**AIM OF THE TASK**
From the records below, state how many lines include the word "none", giving only that number.

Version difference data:
== Segment start ==

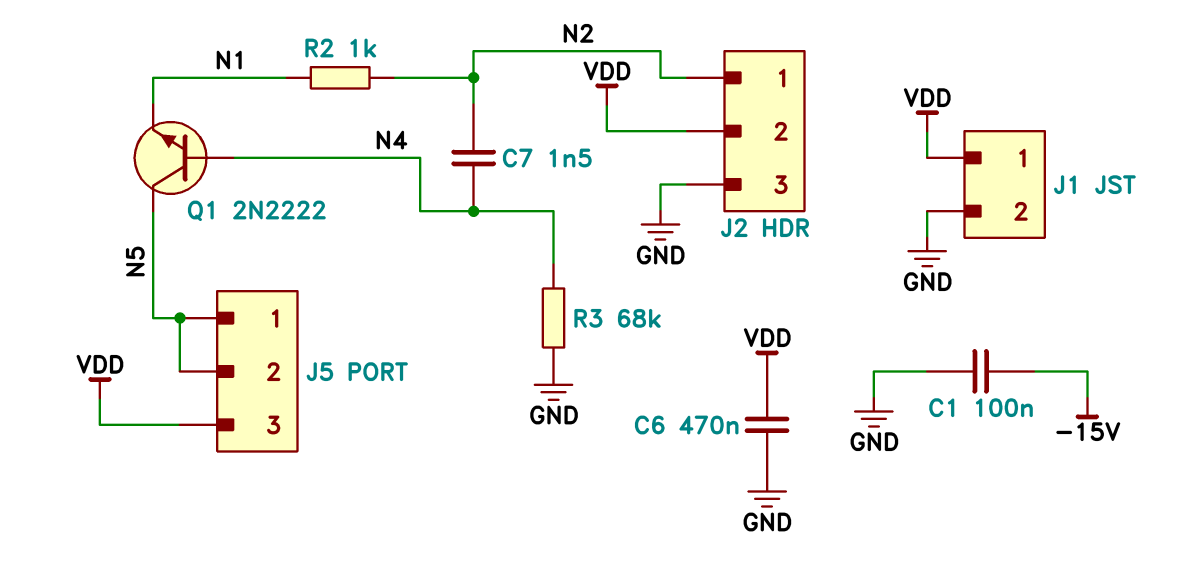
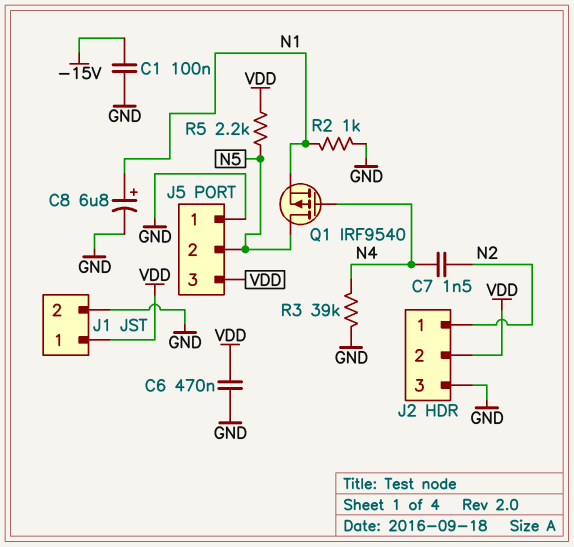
C8: none -> 6.8uF (plus N1, minus GND)
J5 pin 1: N5 -> GND
Q1: NPN 2N2222 (B N4, C N5, E N1) -> PMOS IRF9540 (G N4, D N5, S N1)
R2: 1k (N1, N2) -> 1k (GND, N1)
R3: 68k (GND, N4) -> 39k (GND, N4)
R5: none -> 2.2k (N5, VDD)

== Segment end ==

**ANSWER AREA**
2